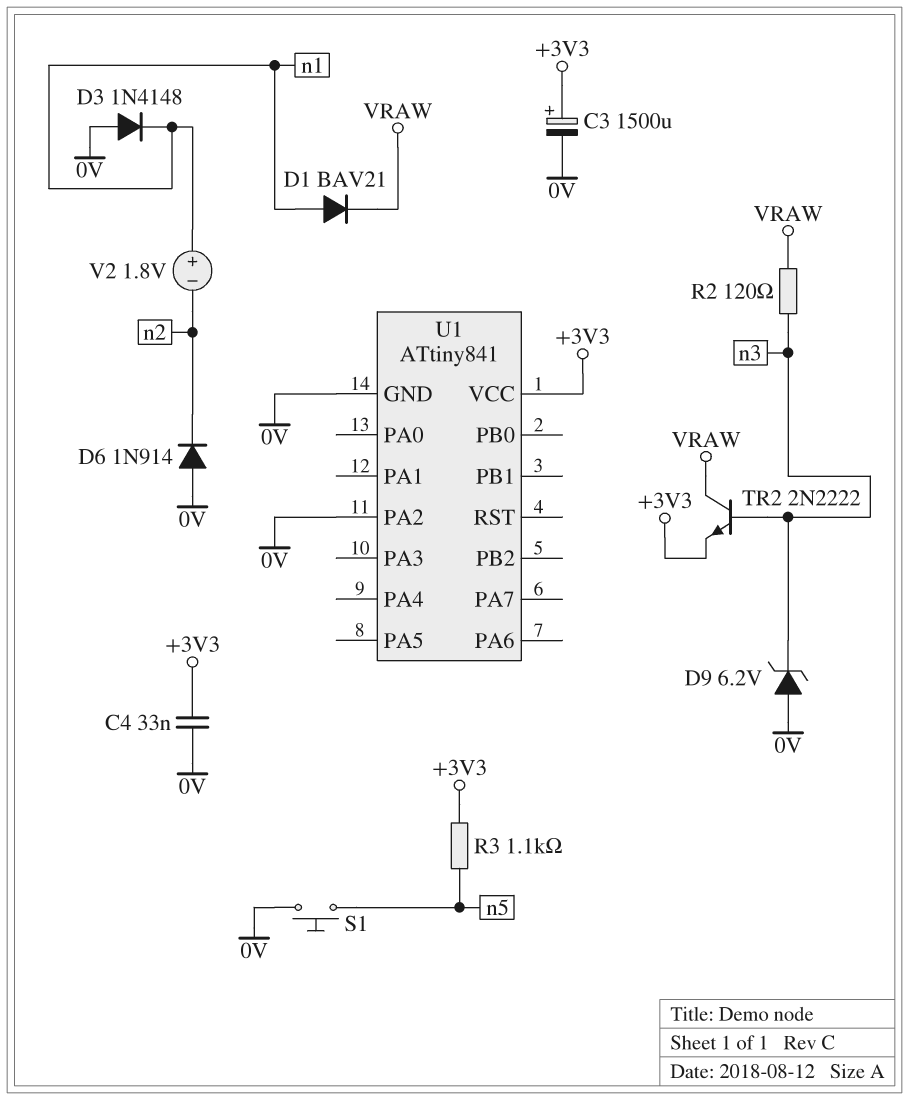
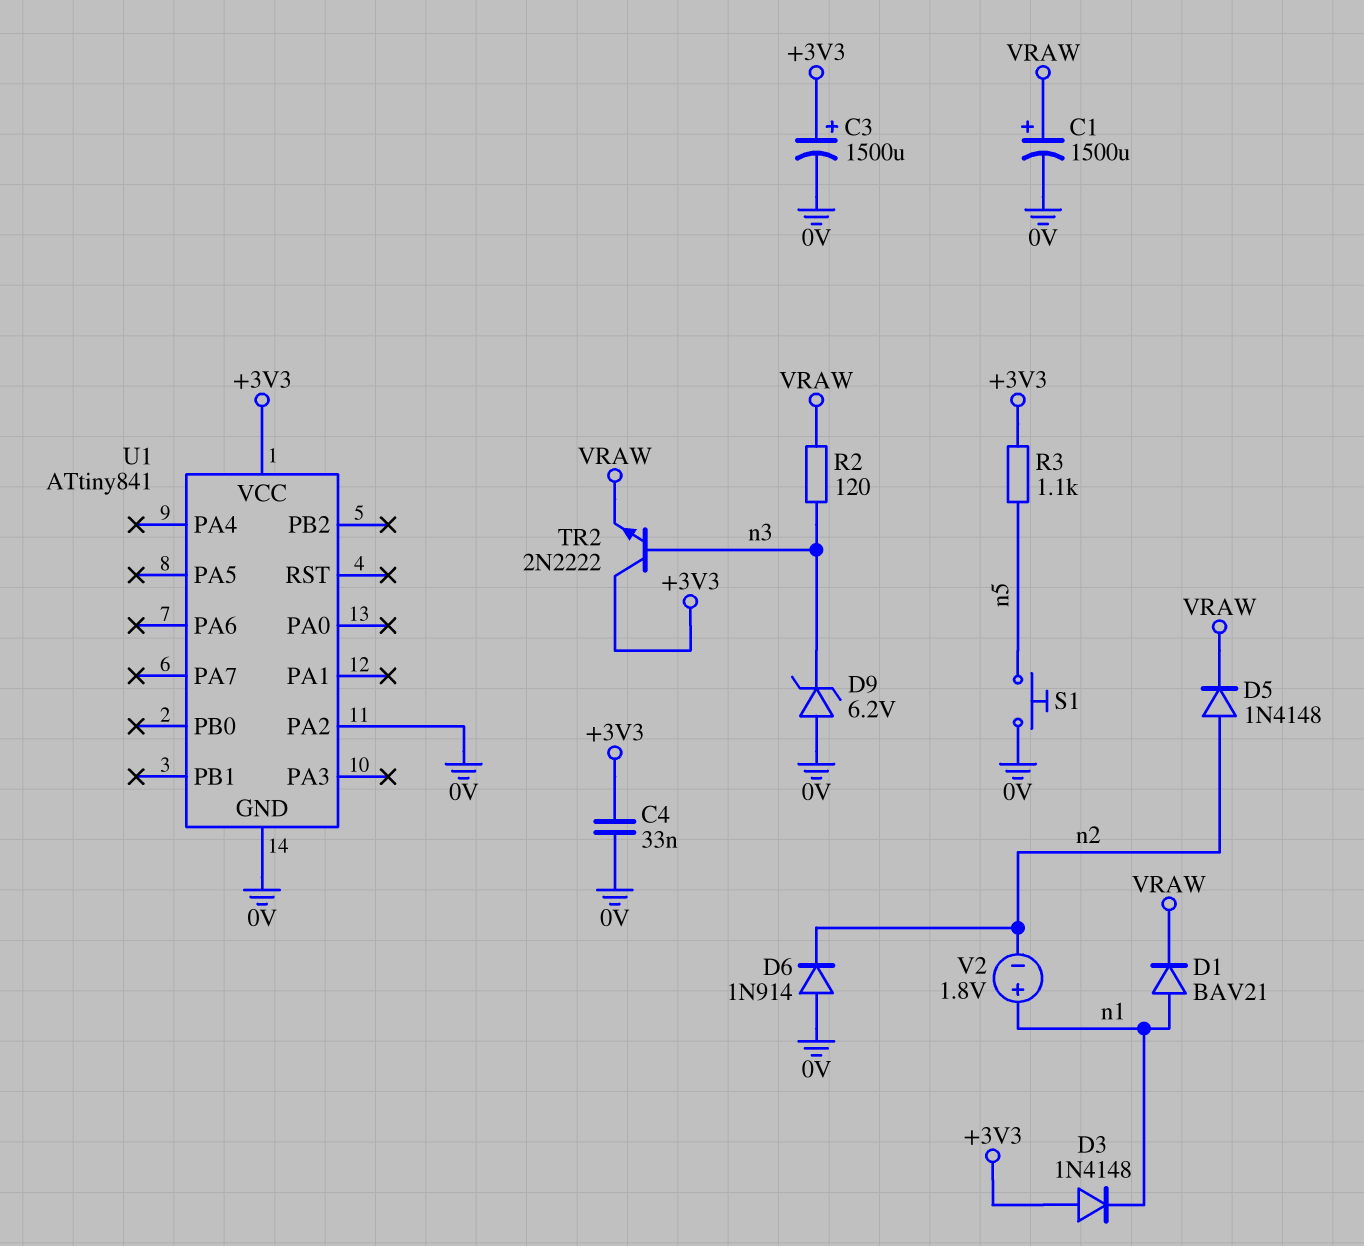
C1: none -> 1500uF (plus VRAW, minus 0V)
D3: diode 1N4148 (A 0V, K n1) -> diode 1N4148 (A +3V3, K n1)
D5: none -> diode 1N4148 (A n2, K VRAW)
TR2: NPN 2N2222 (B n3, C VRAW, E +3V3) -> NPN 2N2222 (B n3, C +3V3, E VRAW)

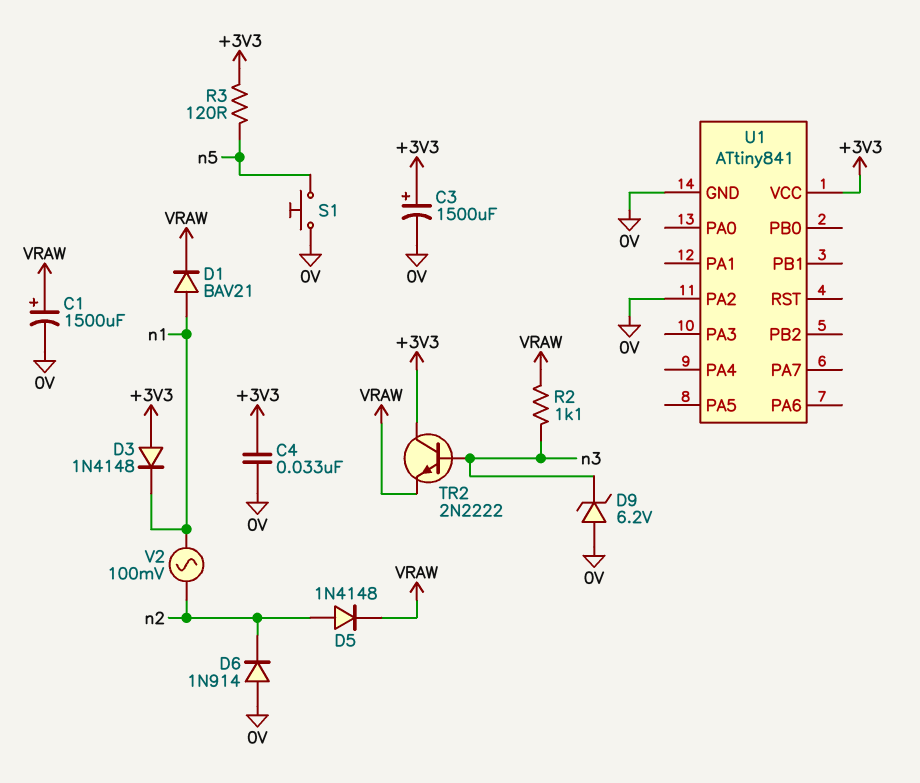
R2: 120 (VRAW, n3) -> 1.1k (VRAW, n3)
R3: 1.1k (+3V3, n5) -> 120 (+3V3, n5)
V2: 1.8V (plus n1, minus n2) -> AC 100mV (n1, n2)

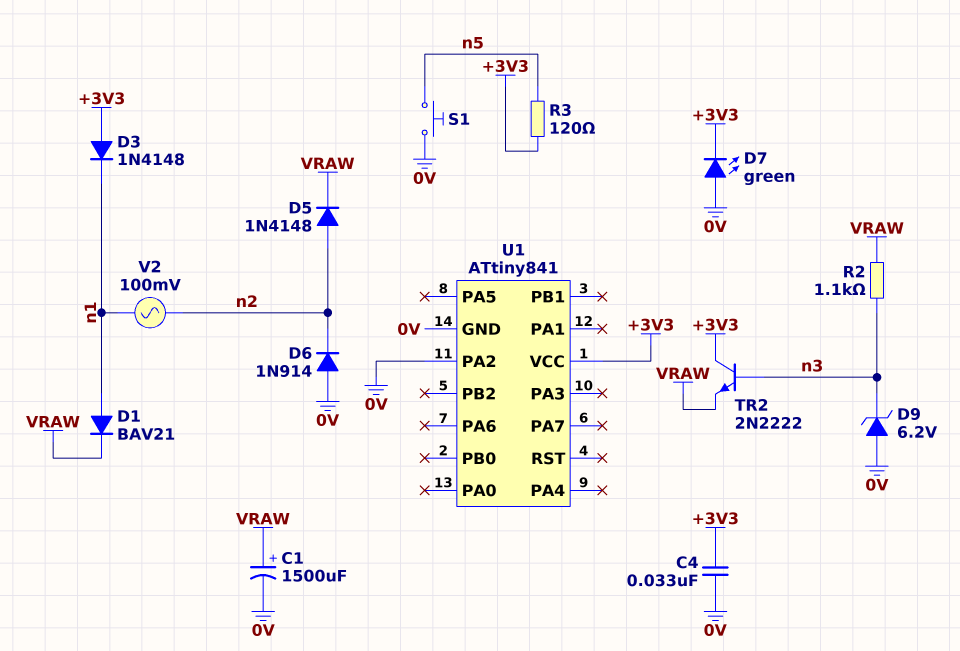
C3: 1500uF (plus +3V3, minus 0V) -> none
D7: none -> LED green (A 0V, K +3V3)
════
> What you have to do: The copy must reproduce every entry exactly while excluding all pictures.

> Exercise output:
C1: none -> 1500uF (plus VRAW, minus 0V)
D3: diode 1N4148 (A 0V, K n1) -> diode 1N4148 (A +3V3, K n1)
D5: none -> diode 1N4148 (A n2, K VRAW)
TR2: NPN 2N2222 (B n3, C VRAW, E +3V3) -> NPN 2N2222 (B n3, C +3V3, E VRAW)

R2: 120 (VRAW, n3) -> 1.1k (VRAW, n3)
R3: 1.1k (+3V3, n5) -> 120 (+3V3, n5)
V2: 1.8V (plus n1, minus n2) -> AC 100mV (n1, n2)

C3: 1500uF (plus +3V3, minus 0V) -> none
D7: none -> LED green (A 0V, K +3V3)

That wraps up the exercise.